WHAT YOU ARE ASKED TO DO: Down to the last line, repeat the entries exactly.

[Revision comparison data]

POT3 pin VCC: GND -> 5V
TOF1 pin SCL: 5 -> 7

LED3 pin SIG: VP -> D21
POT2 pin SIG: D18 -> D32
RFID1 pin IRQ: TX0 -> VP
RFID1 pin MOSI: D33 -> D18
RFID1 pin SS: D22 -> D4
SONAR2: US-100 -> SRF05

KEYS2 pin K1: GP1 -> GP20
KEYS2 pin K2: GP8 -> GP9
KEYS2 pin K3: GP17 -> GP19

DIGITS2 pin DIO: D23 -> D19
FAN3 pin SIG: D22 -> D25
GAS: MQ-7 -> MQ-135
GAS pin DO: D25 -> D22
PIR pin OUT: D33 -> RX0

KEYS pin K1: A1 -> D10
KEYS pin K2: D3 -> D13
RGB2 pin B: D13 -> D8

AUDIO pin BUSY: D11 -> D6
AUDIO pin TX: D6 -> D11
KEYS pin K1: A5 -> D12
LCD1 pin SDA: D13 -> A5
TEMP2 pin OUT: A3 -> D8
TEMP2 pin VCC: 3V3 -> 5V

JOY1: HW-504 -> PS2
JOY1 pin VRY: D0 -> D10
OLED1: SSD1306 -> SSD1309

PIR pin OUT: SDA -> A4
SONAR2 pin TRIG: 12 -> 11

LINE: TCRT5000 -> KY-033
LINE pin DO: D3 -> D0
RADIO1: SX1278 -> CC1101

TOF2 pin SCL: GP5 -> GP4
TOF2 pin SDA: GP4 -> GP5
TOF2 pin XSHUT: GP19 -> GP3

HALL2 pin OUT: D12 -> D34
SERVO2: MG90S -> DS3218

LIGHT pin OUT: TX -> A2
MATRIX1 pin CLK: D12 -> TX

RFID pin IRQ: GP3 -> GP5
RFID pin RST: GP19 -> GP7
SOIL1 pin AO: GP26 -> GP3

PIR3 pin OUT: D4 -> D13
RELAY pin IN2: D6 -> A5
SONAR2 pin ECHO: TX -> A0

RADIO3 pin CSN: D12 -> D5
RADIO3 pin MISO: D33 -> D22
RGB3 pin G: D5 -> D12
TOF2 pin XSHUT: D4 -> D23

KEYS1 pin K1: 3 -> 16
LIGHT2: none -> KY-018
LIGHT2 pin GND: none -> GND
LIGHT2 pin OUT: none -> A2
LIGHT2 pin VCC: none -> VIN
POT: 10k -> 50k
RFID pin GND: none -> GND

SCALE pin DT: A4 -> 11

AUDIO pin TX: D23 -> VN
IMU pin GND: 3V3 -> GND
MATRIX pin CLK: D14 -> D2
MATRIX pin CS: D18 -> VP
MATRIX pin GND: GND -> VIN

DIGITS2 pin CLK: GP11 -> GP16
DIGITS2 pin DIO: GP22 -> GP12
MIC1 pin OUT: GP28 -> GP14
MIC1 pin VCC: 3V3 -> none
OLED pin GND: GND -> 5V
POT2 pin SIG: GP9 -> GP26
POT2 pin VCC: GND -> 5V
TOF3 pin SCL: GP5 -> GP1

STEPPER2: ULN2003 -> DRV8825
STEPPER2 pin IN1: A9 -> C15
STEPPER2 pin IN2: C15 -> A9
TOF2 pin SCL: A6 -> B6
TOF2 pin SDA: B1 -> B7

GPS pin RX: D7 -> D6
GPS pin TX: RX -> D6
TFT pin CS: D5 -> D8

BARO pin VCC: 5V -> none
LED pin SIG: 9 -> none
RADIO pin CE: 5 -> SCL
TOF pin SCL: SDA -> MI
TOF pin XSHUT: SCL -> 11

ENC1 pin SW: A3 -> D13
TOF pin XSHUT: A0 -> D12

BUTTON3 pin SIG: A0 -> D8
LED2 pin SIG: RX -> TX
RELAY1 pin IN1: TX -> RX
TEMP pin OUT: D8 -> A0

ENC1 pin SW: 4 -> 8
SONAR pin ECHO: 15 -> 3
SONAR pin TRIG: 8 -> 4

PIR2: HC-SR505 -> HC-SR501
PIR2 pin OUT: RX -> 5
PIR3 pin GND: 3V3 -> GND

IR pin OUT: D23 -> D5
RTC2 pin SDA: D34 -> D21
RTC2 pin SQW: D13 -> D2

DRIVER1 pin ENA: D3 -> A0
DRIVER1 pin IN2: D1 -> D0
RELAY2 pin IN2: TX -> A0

EXERCISE RESULT:
POT3 pin VCC: GND -> 5V
TOF1 pin SCL: 5 -> 7

LED3 pin SIG: VP -> D21
POT2 pin SIG: D18 -> D32
RFID1 pin IRQ: TX0 -> VP
RFID1 pin MOSI: D33 -> D18
RFID1 pin SS: D22 -> D4
SONAR2: US-100 -> SRF05

KEYS2 pin K1: GP1 -> GP20
KEYS2 pin K2: GP8 -> GP9
KEYS2 pin K3: GP17 -> GP19

DIGITS2 pin DIO: D23 -> D19
FAN3 pin SIG: D22 -> D25
GAS: MQ-7 -> MQ-135
GAS pin DO: D25 -> D22
PIR pin OUT: D33 -> RX0

KEYS pin K1: A1 -> D10
KEYS pin K2: D3 -> D13
RGB2 pin B: D13 -> D8

AUDIO pin BUSY: D11 -> D6
AUDIO pin TX: D6 -> D11
KEYS pin K1: A5 -> D12
LCD1 pin SDA: D13 -> A5
TEMP2 pin OUT: A3 -> D8
TEMP2 pin VCC: 3V3 -> 5V

JOY1: HW-504 -> PS2
JOY1 pin VRY: D0 -> D10
OLED1: SSD1306 -> SSD1309

PIR pin OUT: SDA -> A4
SONAR2 pin TRIG: 12 -> 11

LINE: TCRT5000 -> KY-033
LINE pin DO: D3 -> D0
RADIO1: SX1278 -> CC1101

TOF2 pin SCL: GP5 -> GP4
TOF2 pin SDA: GP4 -> GP5
TOF2 pin XSHUT: GP19 -> GP3

HALL2 pin OUT: D12 -> D34
SERVO2: MG90S -> DS3218

LIGHT pin OUT: TX -> A2
MATRIX1 pin CLK: D12 -> TX

RFID pin IRQ: GP3 -> GP5
RFID pin RST: GP19 -> GP7
SOIL1 pin AO: GP26 -> GP3

PIR3 pin OUT: D4 -> D13
RELAY pin IN2: D6 -> A5
SONAR2 pin ECHO: TX -> A0

RADIO3 pin CSN: D12 -> D5
RADIO3 pin MISO: D33 -> D22
RGB3 pin G: D5 -> D12
TOF2 pin XSHUT: D4 -> D23

KEYS1 pin K1: 3 -> 16
LIGHT2: none -> KY-018
LIGHT2 pin GND: none -> GND
LIGHT2 pin OUT: none -> A2
LIGHT2 pin VCC: none -> VIN
POT: 10k -> 50k
RFID pin GND: none -> GND

SCALE pin DT: A4 -> 11

AUDIO pin TX: D23 -> VN
IMU pin GND: 3V3 -> GND
MATRIX pin CLK: D14 -> D2
MATRIX pin CS: D18 -> VP
MATRIX pin GND: GND -> VIN

DIGITS2 pin CLK: GP11 -> GP16
DIGITS2 pin DIO: GP22 -> GP12
MIC1 pin OUT: GP28 -> GP14
MIC1 pin VCC: 3V3 -> none
OLED pin GND: GND -> 5V
POT2 pin SIG: GP9 -> GP26
POT2 pin VCC: GND -> 5V
TOF3 pin SCL: GP5 -> GP1

STEPPER2: ULN2003 -> DRV8825
STEPPER2 pin IN1: A9 -> C15
STEPPER2 pin IN2: C15 -> A9
TOF2 pin SCL: A6 -> B6
TOF2 pin SDA: B1 -> B7

GPS pin RX: D7 -> D6
GPS pin TX: RX -> D6
TFT pin CS: D5 -> D8

BARO pin VCC: 5V -> none
LED pin SIG: 9 -> none
RADIO pin CE: 5 -> SCL
TOF pin SCL: SDA -> MI
TOF pin XSHUT: SCL -> 11

ENC1 pin SW: A3 -> D13
TOF pin XSHUT: A0 -> D12

BUTTON3 pin SIG: A0 -> D8
LED2 pin SIG: RX -> TX
RELAY1 pin IN1: TX -> RX
TEMP pin OUT: D8 -> A0

ENC1 pin SW: 4 -> 8
SONAR pin ECHO: 15 -> 3
SONAR pin TRIG: 8 -> 4

PIR2: HC-SR505 -> HC-SR501
PIR2 pin OUT: RX -> 5
PIR3 pin GND: 3V3 -> GND

IR pin OUT: D23 -> D5
RTC2 pin SDA: D34 -> D21
RTC2 pin SQW: D13 -> D2

DRIVER1 pin ENA: D3 -> A0
DRIVER1 pin IN2: D1 -> D0
RELAY2 pin IN2: TX -> A0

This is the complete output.